**Aim of the task**
I'd like every entry returned exactly as it is, with the images left out.

(Object matching data)
■ ■ ■ ■

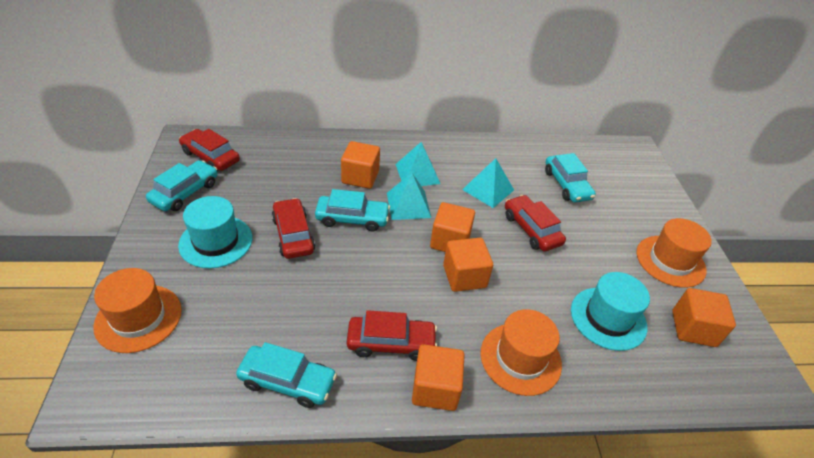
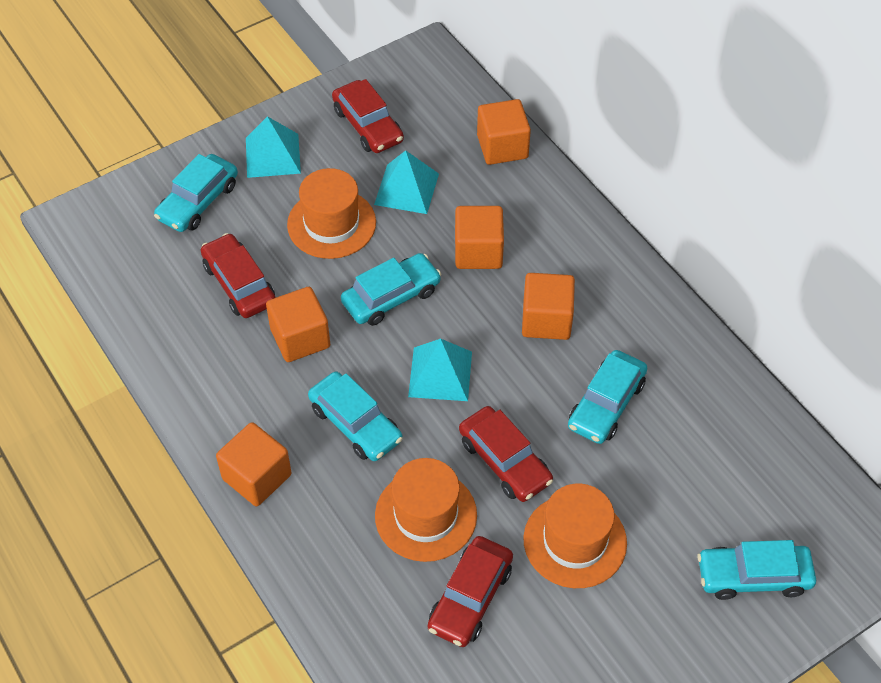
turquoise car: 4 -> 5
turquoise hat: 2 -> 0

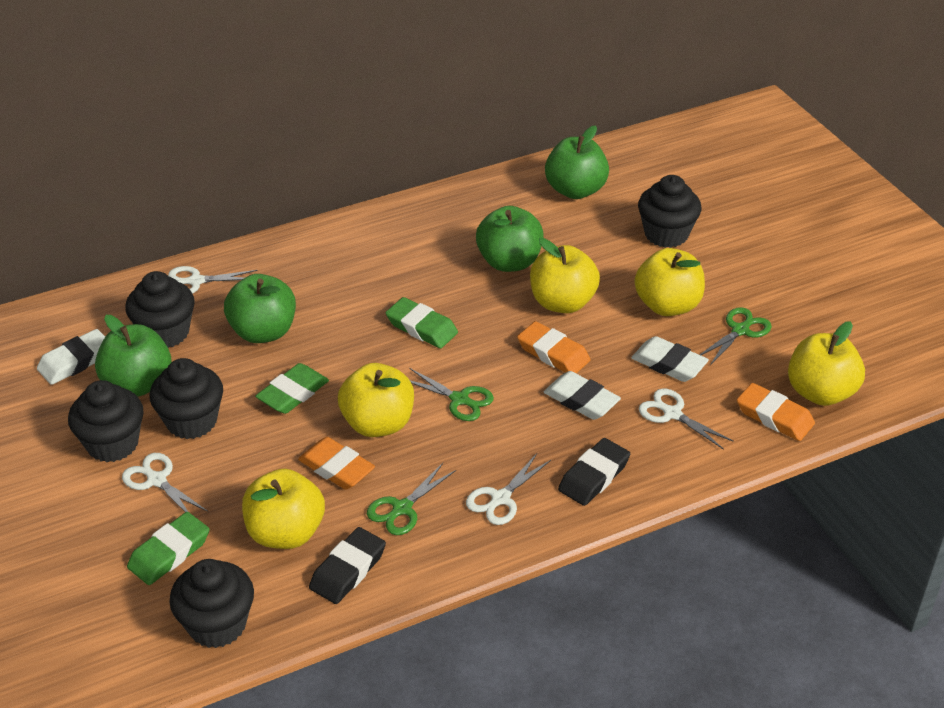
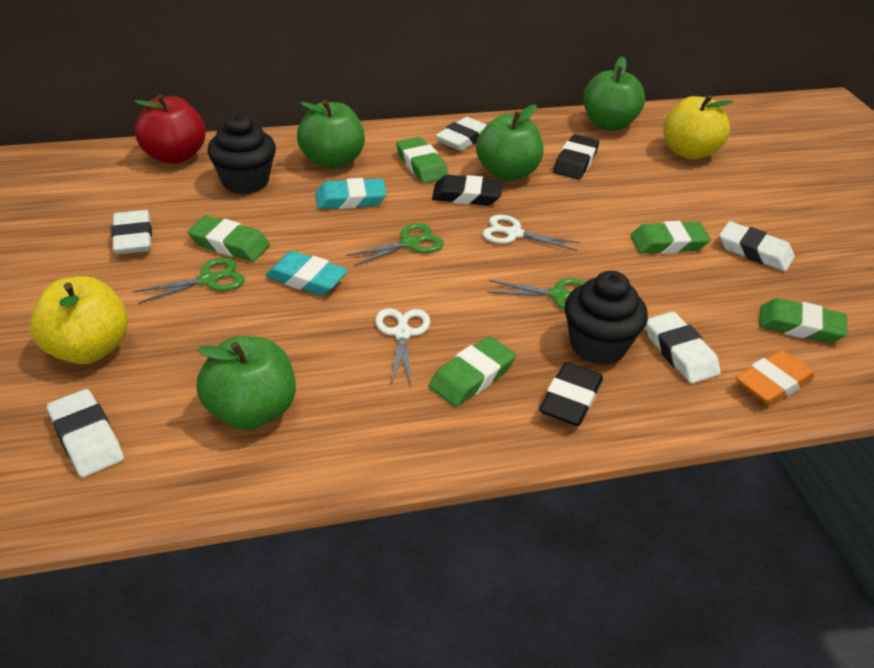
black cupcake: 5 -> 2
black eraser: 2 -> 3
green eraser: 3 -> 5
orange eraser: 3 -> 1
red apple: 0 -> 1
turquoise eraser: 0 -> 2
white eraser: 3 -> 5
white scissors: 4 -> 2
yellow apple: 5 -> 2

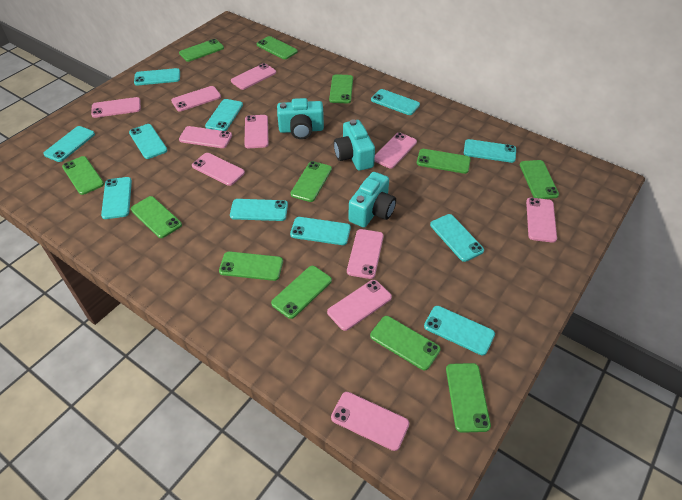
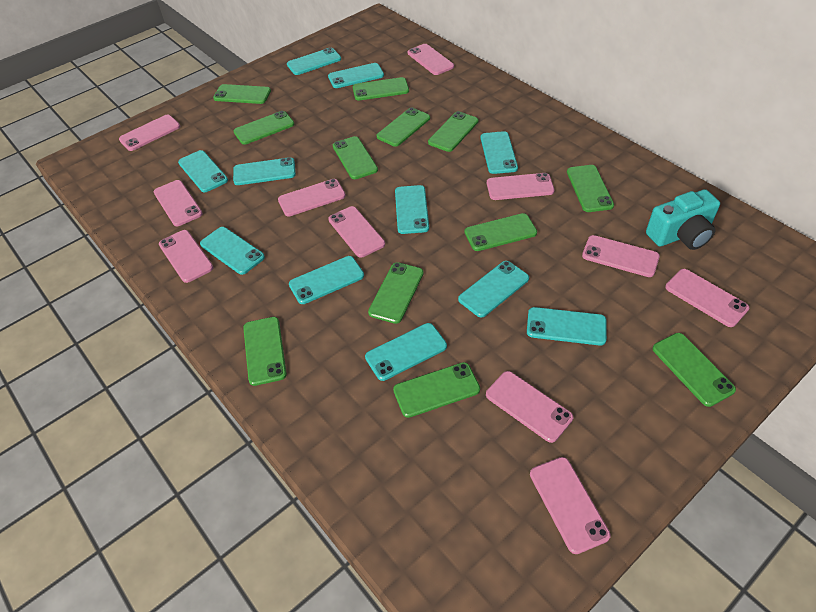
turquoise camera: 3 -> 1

■ ■ ■ ■

**Your solution**
turquoise car: 4 -> 5
turquoise hat: 2 -> 0

black cupcake: 5 -> 2
black eraser: 2 -> 3
green eraser: 3 -> 5
orange eraser: 3 -> 1
red apple: 0 -> 1
turquoise eraser: 0 -> 2
white eraser: 3 -> 5
white scissors: 4 -> 2
yellow apple: 5 -> 2

turquoise camera: 3 -> 1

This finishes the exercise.